◆ **INSTRUCTIONS FOR THE TASK**
An exact transcription of the records is required, minus any images.

★ ★ ★

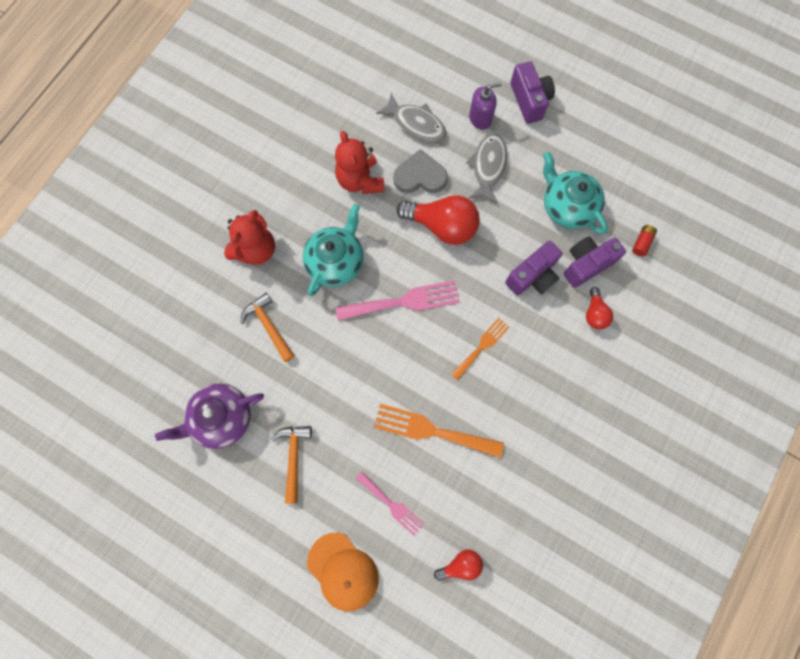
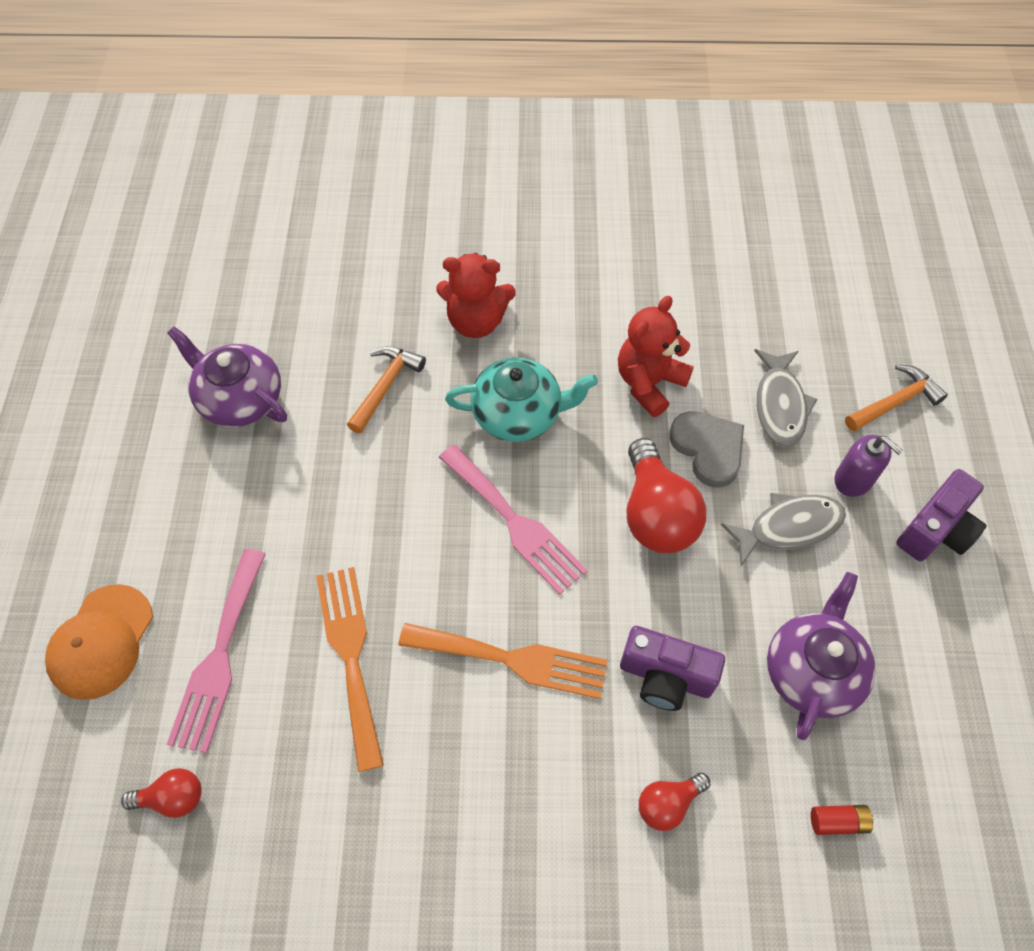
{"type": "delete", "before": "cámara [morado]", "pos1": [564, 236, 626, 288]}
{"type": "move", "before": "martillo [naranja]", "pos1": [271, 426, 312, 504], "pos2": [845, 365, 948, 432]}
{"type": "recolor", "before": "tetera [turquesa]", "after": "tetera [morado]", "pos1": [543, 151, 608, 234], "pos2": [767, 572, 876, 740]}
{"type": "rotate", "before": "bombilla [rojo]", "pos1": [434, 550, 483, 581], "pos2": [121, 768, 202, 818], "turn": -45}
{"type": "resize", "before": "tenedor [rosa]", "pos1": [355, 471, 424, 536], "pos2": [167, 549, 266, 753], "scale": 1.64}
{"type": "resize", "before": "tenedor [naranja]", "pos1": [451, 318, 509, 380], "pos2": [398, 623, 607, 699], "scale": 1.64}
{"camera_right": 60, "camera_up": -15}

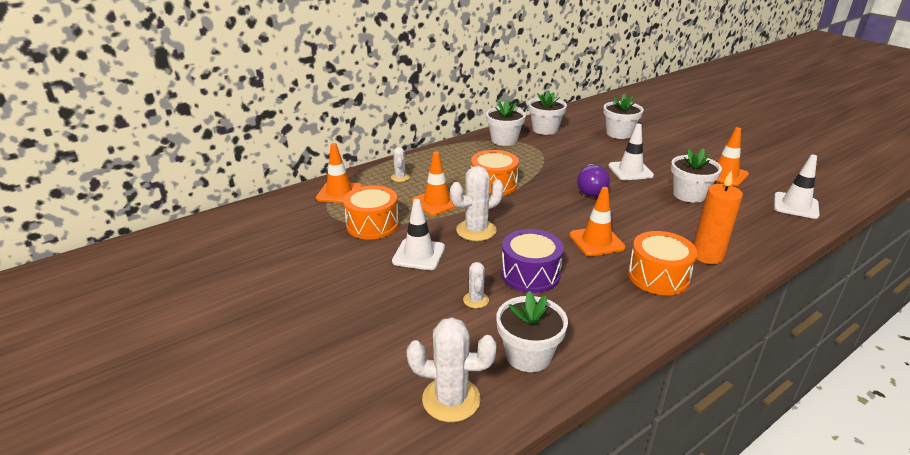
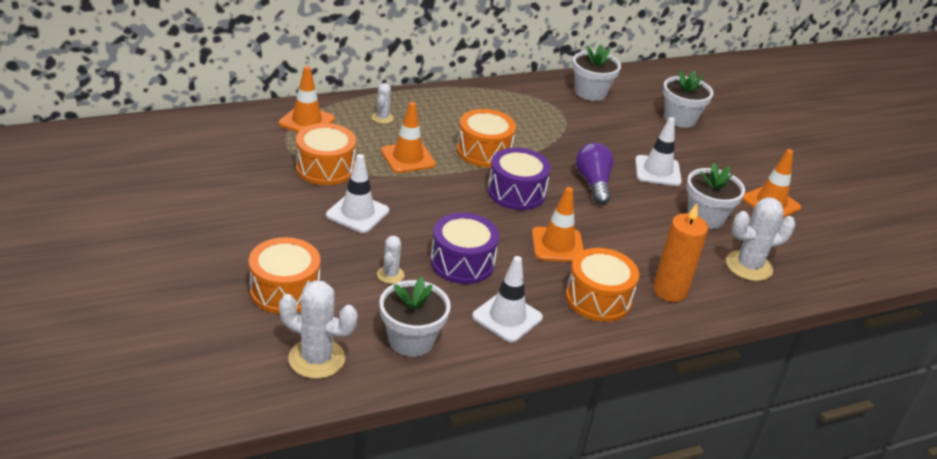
{"type": "delete", "before": "maceta [blanco]", "pos1": [486, 99, 526, 146]}
{"type": "insert", "after": "tambor [naranja]", "pos2": [249, 237, 321, 314]}
{"type": "insert", "after": "tambor [morado]", "pos2": [488, 148, 551, 210]}
{"type": "move", "before": "cactus [blanco]", "pos1": [450, 166, 503, 241], "pos2": [726, 197, 795, 281]}
{"type": "move", "before": "cono de tráfico [blanco]", "pos1": [774, 155, 820, 219], "pos2": [472, 256, 543, 343]}
{"type": "rotate", "before": "bombilla [morado]", "pos1": [577, 164, 610, 197], "pos2": [576, 143, 614, 205], "turn": 150}
{"camera_right": 10, "camera_up": 5}

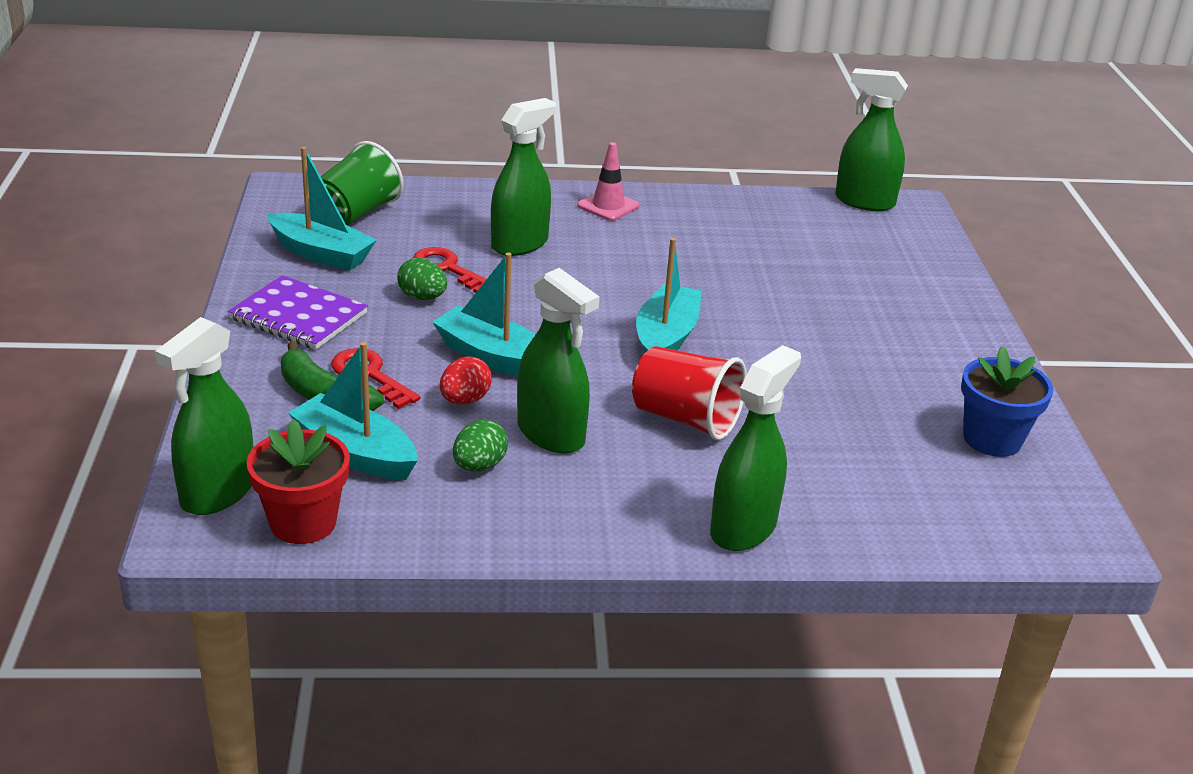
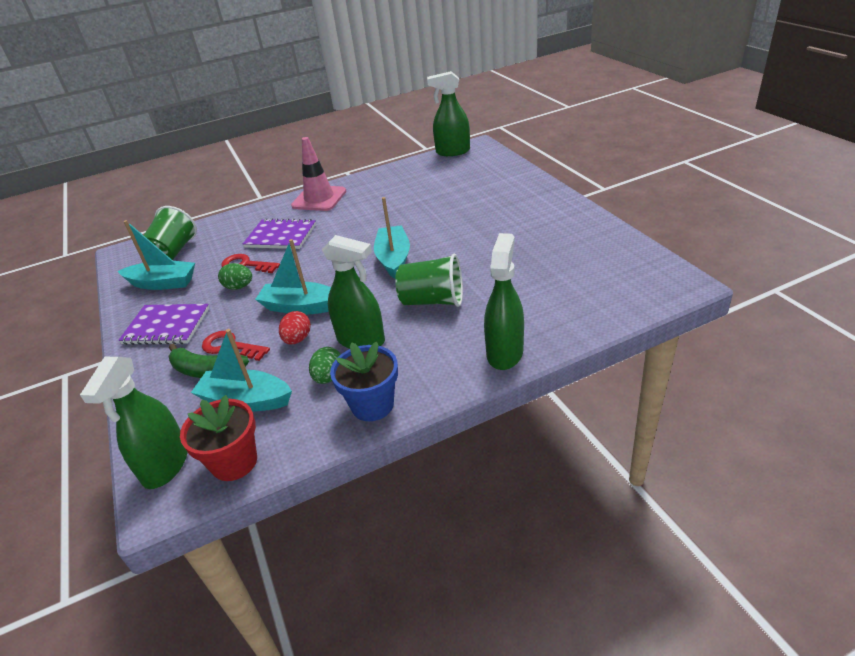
{"type": "move", "before": "maceta [azul]", "pos1": [961, 346, 1053, 457], "pos2": [330, 342, 398, 421]}
{"type": "replace", "before": "pulverizador [verde]", "after": "cuaderno [morado]", "pos1": [491, 98, 556, 256], "pos2": [243, 218, 316, 249]}
{"type": "recolor", "before": "vaso [rojo]", "after": "vaso [verde]", "pos1": [632, 346, 747, 440], "pos2": [395, 254, 463, 307]}
{"type": "resize", "before": "cono de tráfico [rosa]", "pos1": [577, 142, 639, 221], "pos2": [291, 137, 346, 211], "scale": 1.57}
{"camera_right": -15, "camera_up": 5}

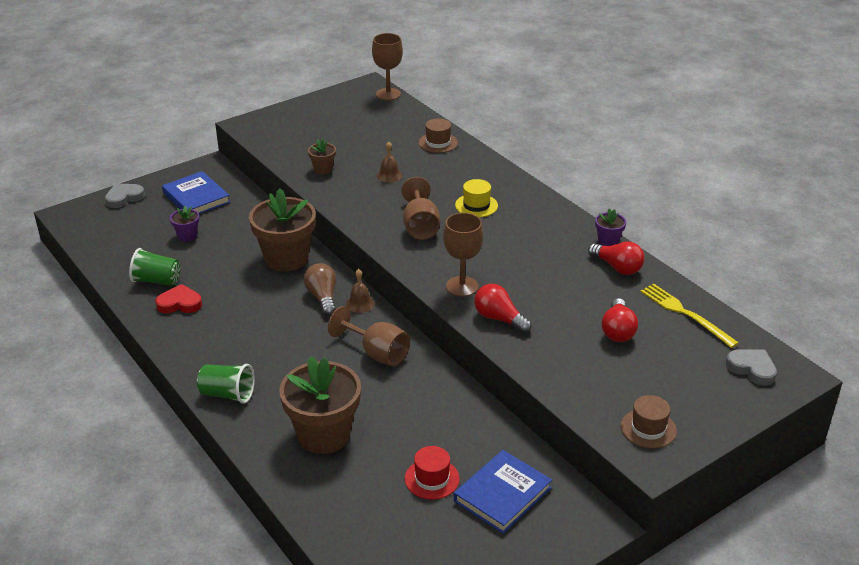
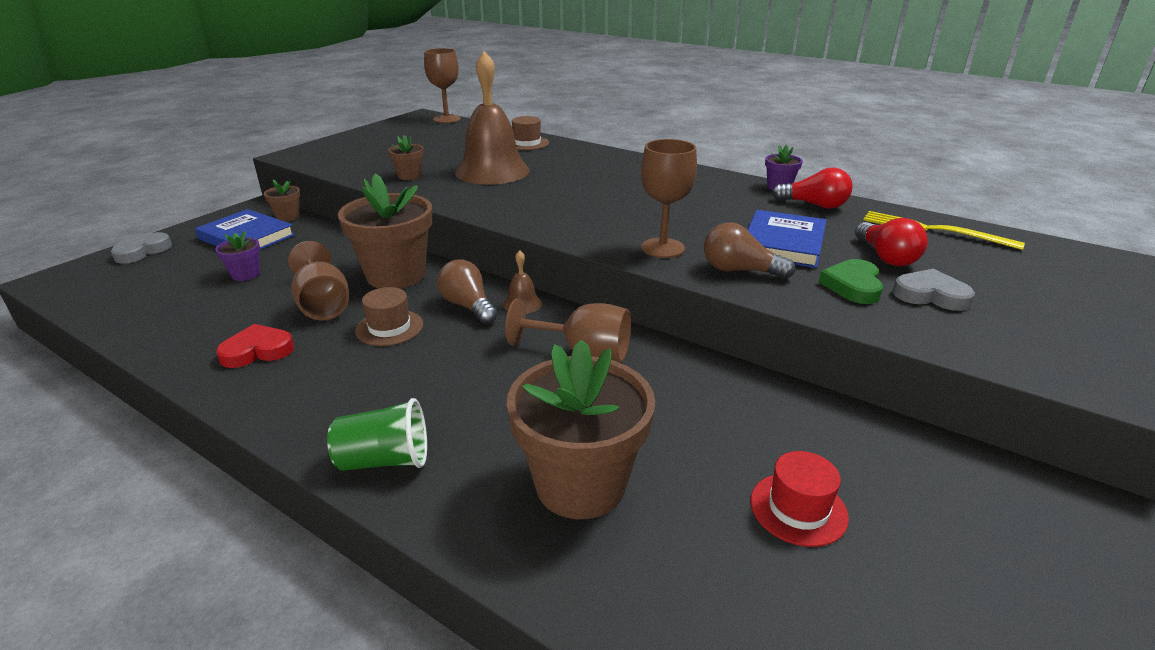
{"type": "delete", "before": "vaso [verde]", "pos1": [129, 248, 180, 286]}
{"type": "delete", "before": "sombrero [amarillo]", "pos1": [455, 179, 498, 217]}
{"type": "insert", "after": "maceta [marrón]", "pos2": [264, 179, 300, 221]}
{"type": "insert", "after": "corazón [verde]", "pos2": [819, 259, 883, 304]}
{"type": "move", "before": "copa [marrón]", "pos1": [401, 177, 440, 240], "pos2": [288, 241, 349, 320]}
{"type": "move", "before": "libro [azul]", "pos1": [454, 450, 552, 534], "pos2": [748, 210, 826, 268]}
{"type": "move", "before": "sombrero [marrón]", "pos1": [621, 395, 677, 448], "pos2": [355, 287, 423, 346]}
{"type": "move", "before": "corazón [gris]", "pos1": [726, 350, 777, 386], "pos2": [892, 269, 975, 311]}
{"type": "recolor", "before": "bombilla [rojo]", "after": "bombilla [marrón]", "pos1": [474, 284, 532, 333], "pos2": [704, 222, 795, 279]}
{"type": "resize", "before": "campana [marrón]", "pos1": [377, 141, 402, 183], "pos2": [455, 51, 530, 185], "scale": 2.41}
{"camera_right": -20, "camera_up": -5}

★ ★ ★

◆ **SOLUTION FOR THIS PROBLEM**
{"type": "delete", "before": "cámara [morado]", "pos1": [564, 236, 626, 288]}
{"type": "move", "before": "martillo [naranja]", "pos1": [271, 426, 312, 504], "pos2": [845, 365, 948, 432]}
{"type": "recolor", "before": "tetera [turquesa]", "after": "tetera [morado]", "pos1": [543, 151, 608, 234], "pos2": [767, 572, 876, 740]}
{"type": "rotate", "before": "bombilla [rojo]", "pos1": [434, 550, 483, 581], "pos2": [121, 768, 202, 818], "turn": -45}
{"type": "resize", "before": "tenedor [rosa]", "pos1": [355, 471, 424, 536], "pos2": [167, 549, 266, 753], "scale": 1.64}
{"type": "resize", "before": "tenedor [naranja]", "pos1": [451, 318, 509, 380], "pos2": [398, 623, 607, 699], "scale": 1.64}
{"camera_right": 60, "camera_up": -15}

{"type": "delete", "before": "maceta [blanco]", "pos1": [486, 99, 526, 146]}
{"type": "insert", "after": "tambor [naranja]", "pos2": [249, 237, 321, 314]}
{"type": "insert", "after": "tambor [morado]", "pos2": [488, 148, 551, 210]}
{"type": "move", "before": "cactus [blanco]", "pos1": [450, 166, 503, 241], "pos2": [726, 197, 795, 281]}
{"type": "move", "before": "cono de tráfico [blanco]", "pos1": [774, 155, 820, 219], "pos2": [472, 256, 543, 343]}
{"type": "rotate", "before": "bombilla [morado]", "pos1": [577, 164, 610, 197], "pos2": [576, 143, 614, 205], "turn": 150}
{"camera_right": 10, "camera_up": 5}

{"type": "move", "before": "maceta [azul]", "pos1": [961, 346, 1053, 457], "pos2": [330, 342, 398, 421]}
{"type": "replace", "before": "pulverizador [verde]", "after": "cuaderno [morado]", "pos1": [491, 98, 556, 256], "pos2": [243, 218, 316, 249]}
{"type": "recolor", "before": "vaso [rojo]", "after": "vaso [verde]", "pos1": [632, 346, 747, 440], "pos2": [395, 254, 463, 307]}
{"type": "resize", "before": "cono de tráfico [rosa]", "pos1": [577, 142, 639, 221], "pos2": [291, 137, 346, 211], "scale": 1.57}
{"camera_right": -15, "camera_up": 5}

{"type": "delete", "before": "vaso [verde]", "pos1": [129, 248, 180, 286]}
{"type": "delete", "before": "sombrero [amarillo]", "pos1": [455, 179, 498, 217]}
{"type": "insert", "after": "maceta [marrón]", "pos2": [264, 179, 300, 221]}
{"type": "insert", "after": "corazón [verde]", "pos2": [819, 259, 883, 304]}
{"type": "move", "before": "copa [marrón]", "pos1": [401, 177, 440, 240], "pos2": [288, 241, 349, 320]}
{"type": "move", "before": "libro [azul]", "pos1": [454, 450, 552, 534], "pos2": [748, 210, 826, 268]}
{"type": "move", "before": "sombrero [marrón]", "pos1": [621, 395, 677, 448], "pos2": [355, 287, 423, 346]}
{"type": "move", "before": "corazón [gris]", "pos1": [726, 350, 777, 386], "pos2": [892, 269, 975, 311]}
{"type": "recolor", "before": "bombilla [rojo]", "after": "bombilla [marrón]", "pos1": [474, 284, 532, 333], "pos2": [704, 222, 795, 279]}
{"type": "resize", "before": "campana [marrón]", "pos1": [377, 141, 402, 183], "pos2": [455, 51, 530, 185], "scale": 2.41}
{"camera_right": -20, "camera_up": -5}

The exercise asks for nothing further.